## GOAL OF THE EXERCISE:
From the entries below, transcribe exactly the lines between the line holding "patelnia (biały) (513,400,202,165)" and the line holding "kubek (fioletowy) (645,322,77,96)", inclusive; skip all other lines.

[Records from a data collection]
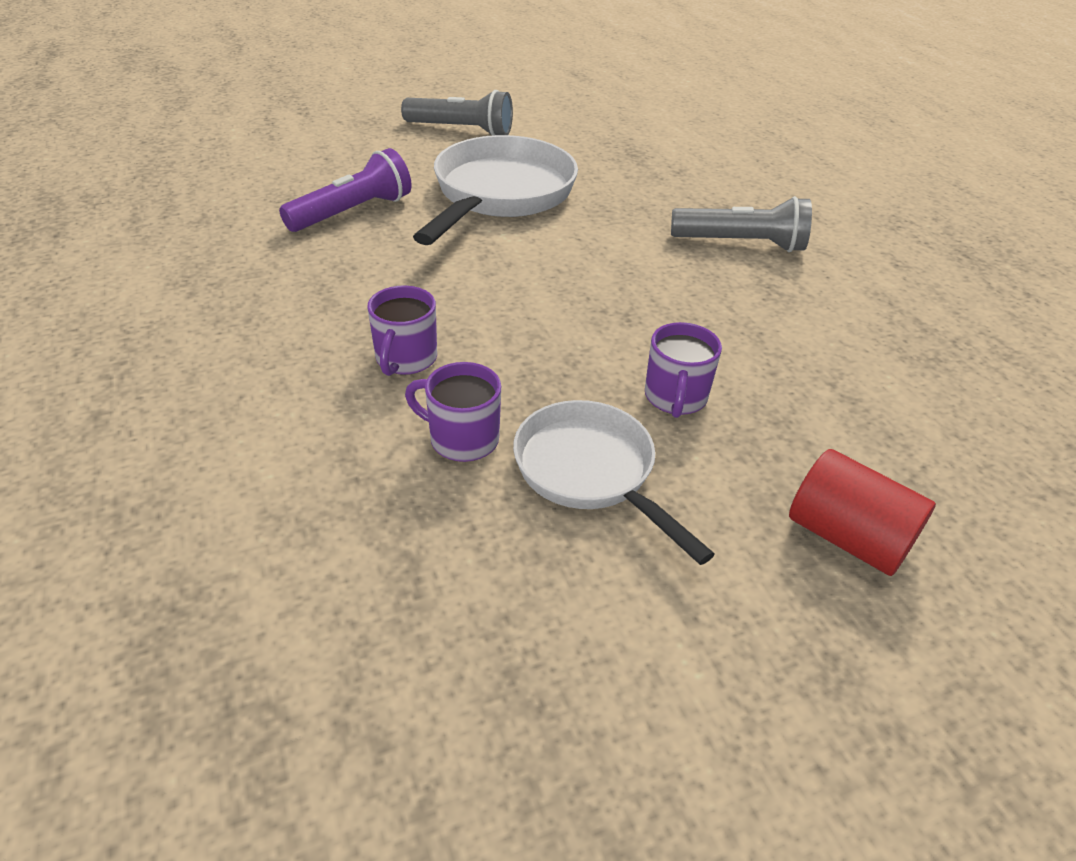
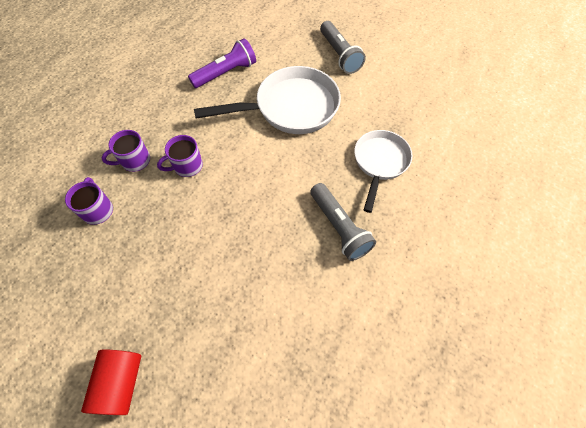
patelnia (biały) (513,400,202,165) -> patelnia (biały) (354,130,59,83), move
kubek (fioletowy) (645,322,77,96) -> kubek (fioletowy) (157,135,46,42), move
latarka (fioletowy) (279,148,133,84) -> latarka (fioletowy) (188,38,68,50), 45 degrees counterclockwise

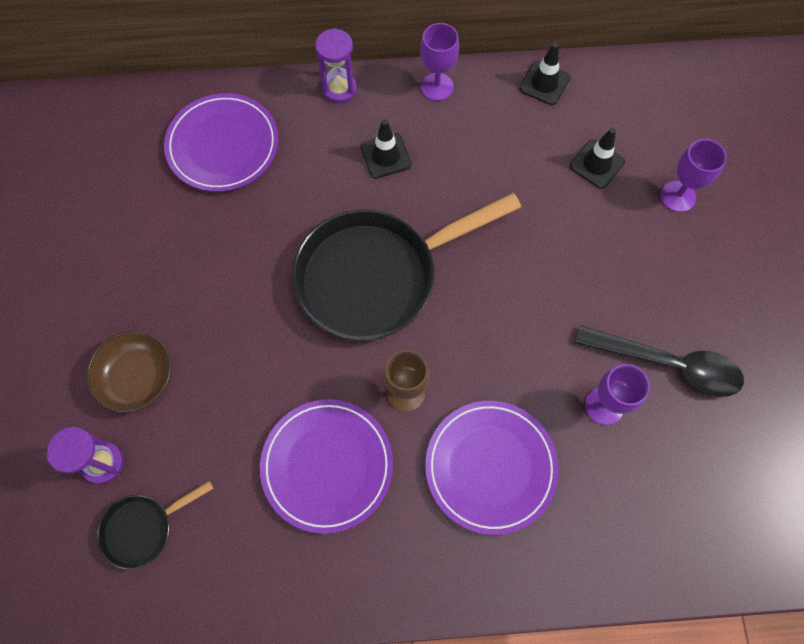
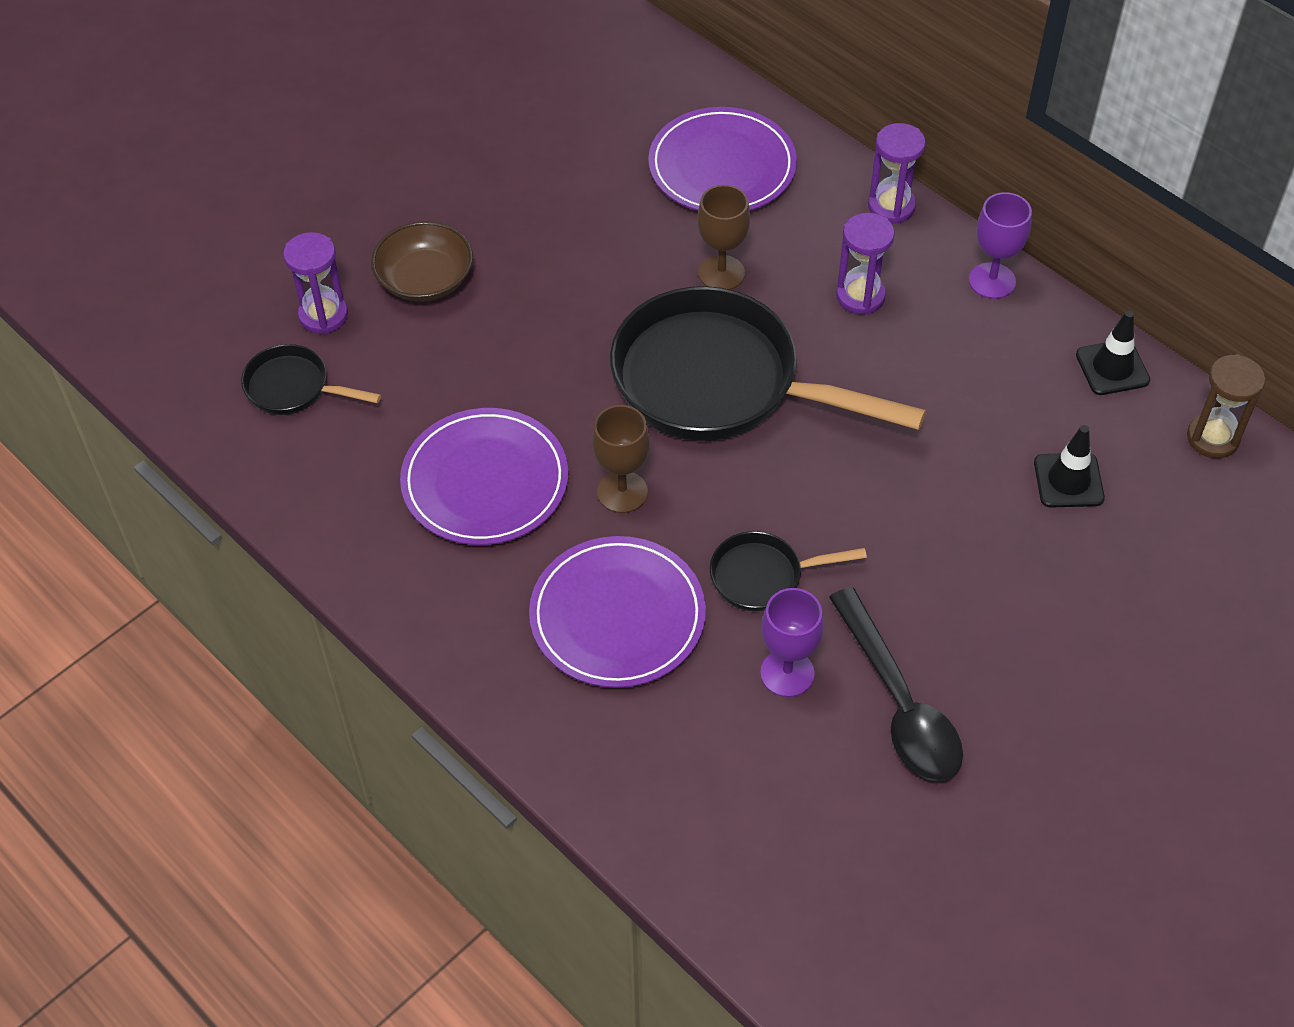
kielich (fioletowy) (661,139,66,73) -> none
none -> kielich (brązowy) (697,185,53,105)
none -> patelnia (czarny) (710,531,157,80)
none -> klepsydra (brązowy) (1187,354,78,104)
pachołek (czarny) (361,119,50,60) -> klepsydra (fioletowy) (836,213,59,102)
* * *
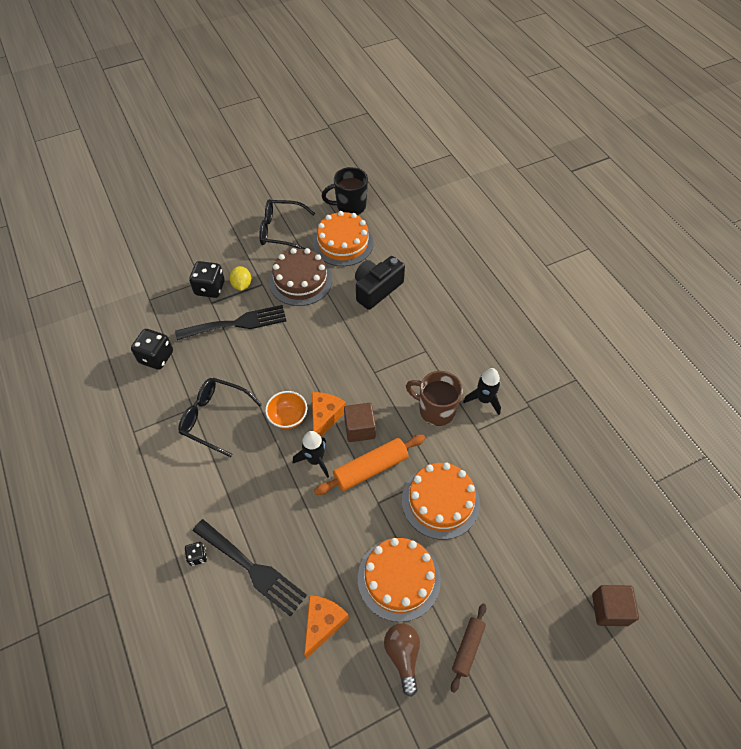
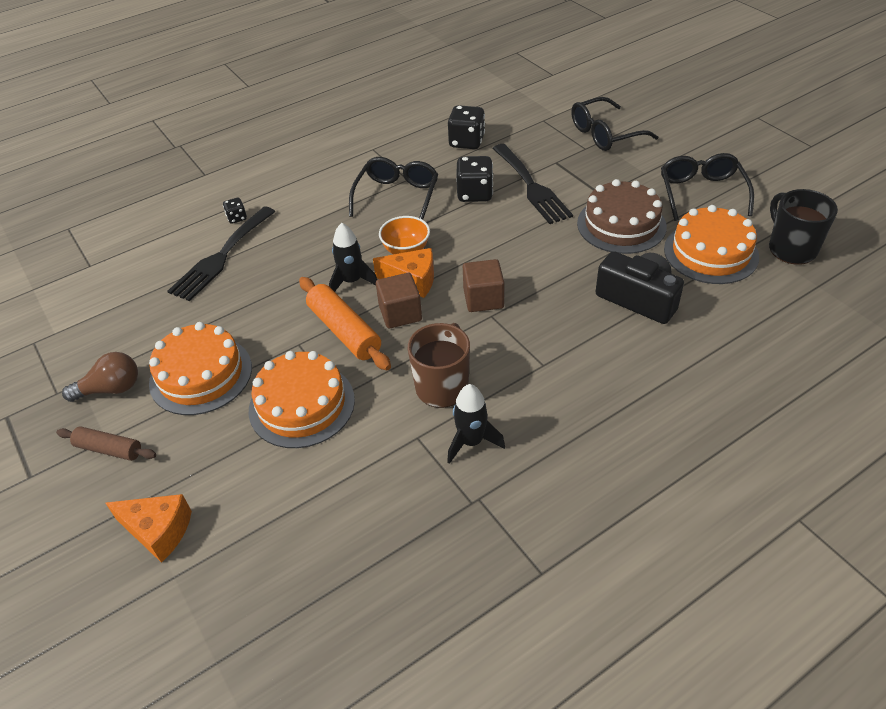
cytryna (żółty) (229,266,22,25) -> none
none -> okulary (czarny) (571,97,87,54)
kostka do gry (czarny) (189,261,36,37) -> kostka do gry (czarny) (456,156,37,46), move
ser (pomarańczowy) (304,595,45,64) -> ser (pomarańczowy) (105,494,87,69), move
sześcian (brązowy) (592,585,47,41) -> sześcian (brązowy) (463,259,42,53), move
...
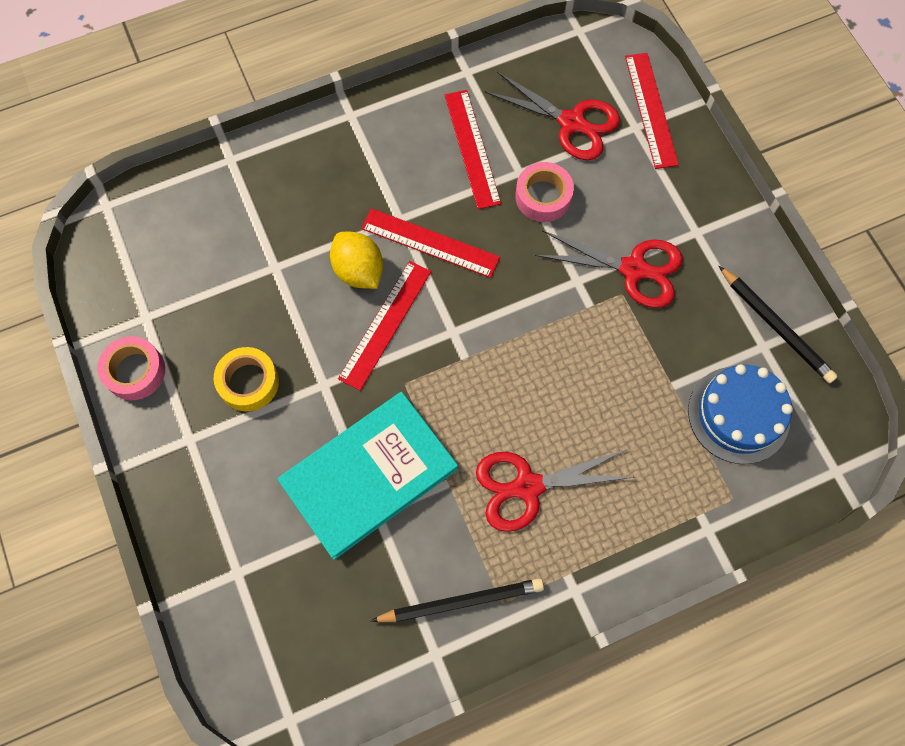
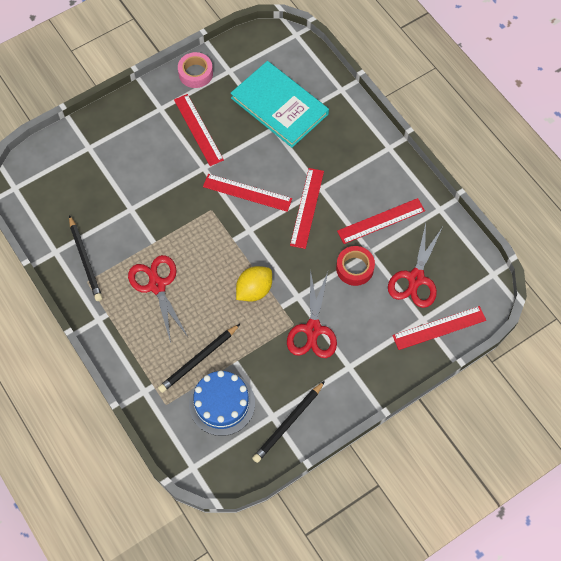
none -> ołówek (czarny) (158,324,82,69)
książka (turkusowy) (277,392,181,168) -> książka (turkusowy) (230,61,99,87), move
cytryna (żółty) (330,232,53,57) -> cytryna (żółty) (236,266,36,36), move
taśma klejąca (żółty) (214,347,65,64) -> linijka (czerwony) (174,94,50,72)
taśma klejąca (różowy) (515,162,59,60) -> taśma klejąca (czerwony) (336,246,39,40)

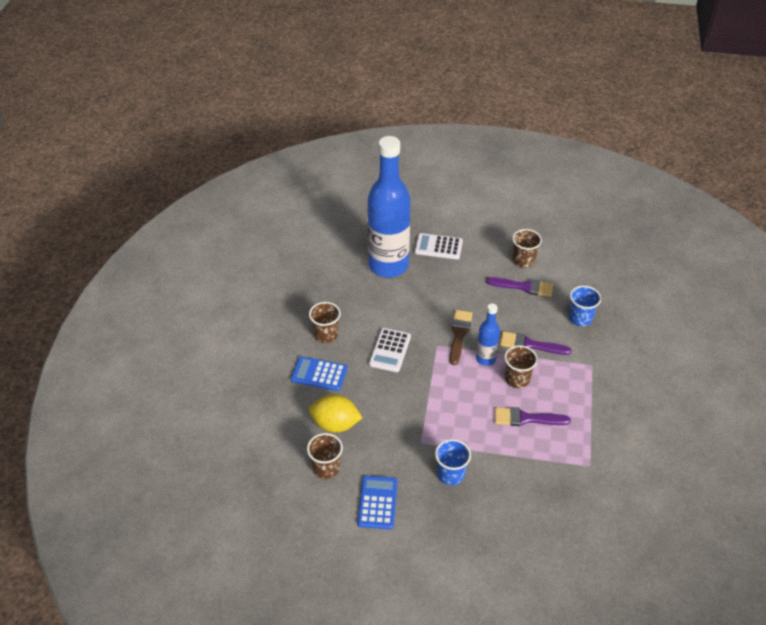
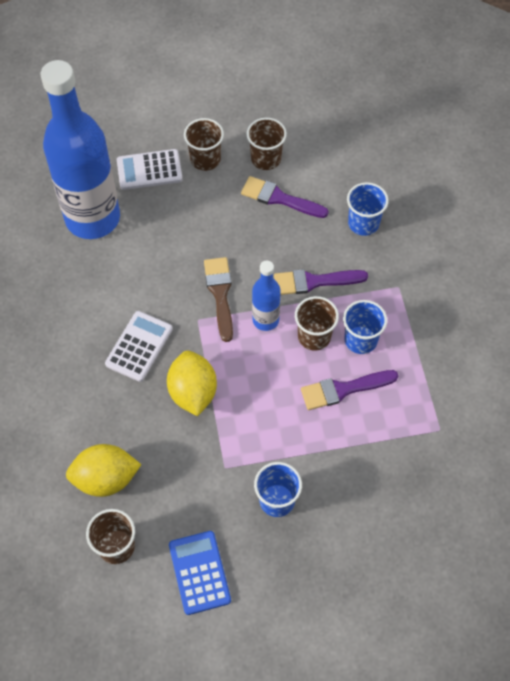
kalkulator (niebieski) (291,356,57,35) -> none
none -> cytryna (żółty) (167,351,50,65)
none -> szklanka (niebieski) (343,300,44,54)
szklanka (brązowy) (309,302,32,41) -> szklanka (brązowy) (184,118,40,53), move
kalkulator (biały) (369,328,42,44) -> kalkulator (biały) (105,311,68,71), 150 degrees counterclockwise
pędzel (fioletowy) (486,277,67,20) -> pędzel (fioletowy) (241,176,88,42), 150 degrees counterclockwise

## OUTPUT FOR THIS EXERCISE:
patelnia (biały) (513,400,202,165) -> patelnia (biały) (354,130,59,83), move
kubek (fioletowy) (645,322,77,96) -> kubek (fioletowy) (157,135,46,42), move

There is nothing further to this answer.